YOUR TASK: Please return each of the entries exactly, minus their pictures.

(Recorded data)
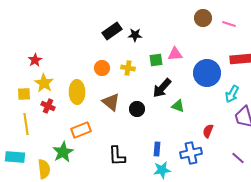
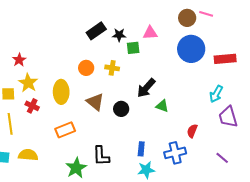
pink line: (229, 24) -> (206, 14), moved
pink triangle: (175, 54) -> (150, 33), moved
green square: (156, 60) -> (133, 48), moved
blue circle: (207, 73) -> (191, 49), moved
green star: (63, 152) -> (76, 168), moved
yellow semicircle: (44, 169) -> (28, 155), moved, turned -78

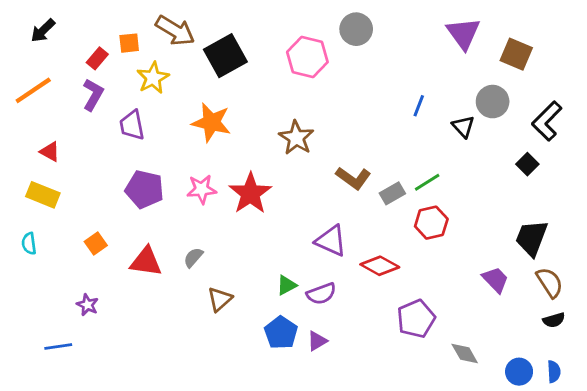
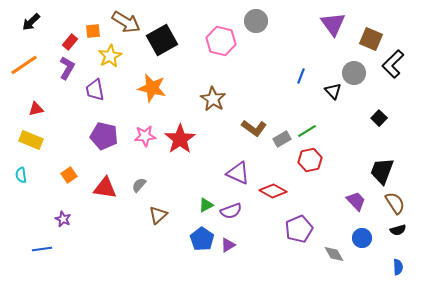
black L-shape: (547, 121) -> (393, 64), moved
red triangle: (50, 152) -> (36, 109), turned -42
blue circle: (519, 372) -> (362, 238), moved

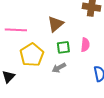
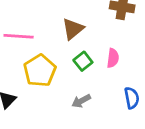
green square: (63, 47) -> (83, 61), turned -32
gray arrow: (59, 68) -> (81, 101), moved

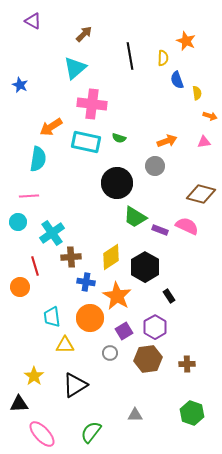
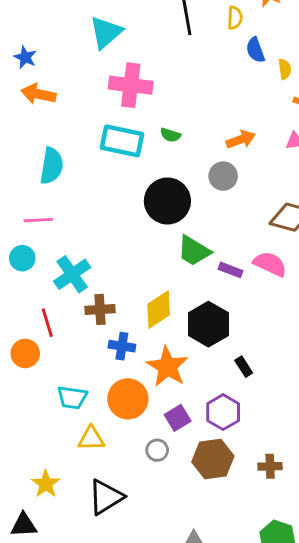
orange arrow: (51, 127) -> (38, 94), moved, turned 45
cyan trapezoid: (52, 317) -> (72, 397), turned -75

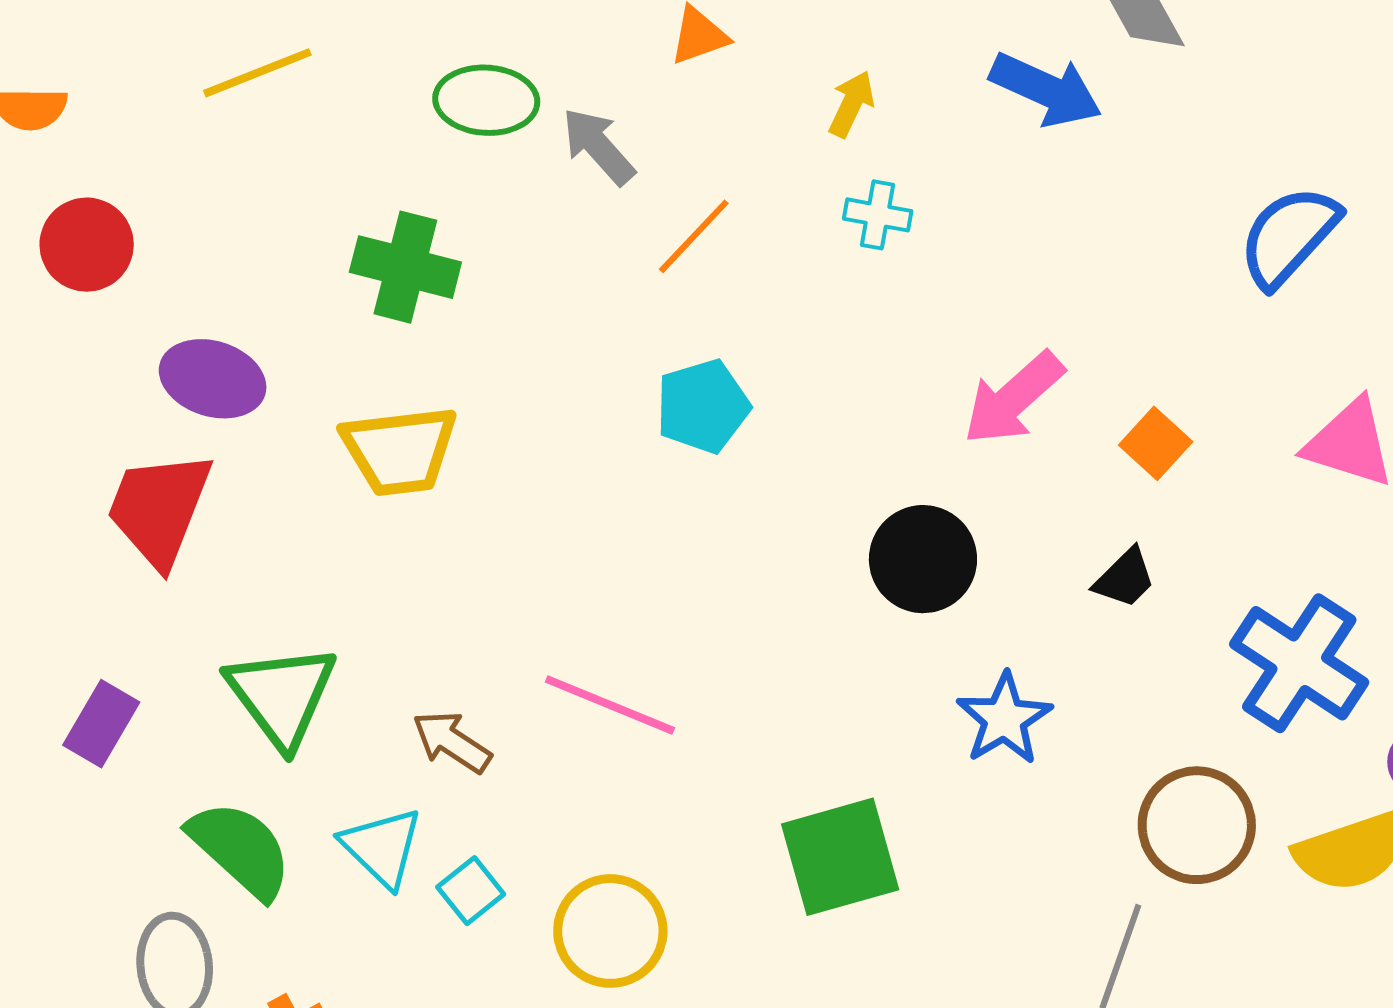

SOLUTION TO THIS PROBLEM:
pink line: (229, 24) -> (206, 14), moved
pink triangle: (175, 54) -> (150, 33), moved
green square: (156, 60) -> (133, 48), moved
blue circle: (207, 73) -> (191, 49), moved
green star: (63, 152) -> (76, 168), moved
yellow semicircle: (44, 169) -> (28, 155), moved, turned -78

black L-shape: (547, 121) -> (393, 64), moved
red triangle: (50, 152) -> (36, 109), turned -42
blue circle: (519, 372) -> (362, 238), moved

green square: (63, 47) -> (83, 61), turned -32
gray arrow: (59, 68) -> (81, 101), moved

orange arrow: (51, 127) -> (38, 94), moved, turned 45
cyan trapezoid: (52, 317) -> (72, 397), turned -75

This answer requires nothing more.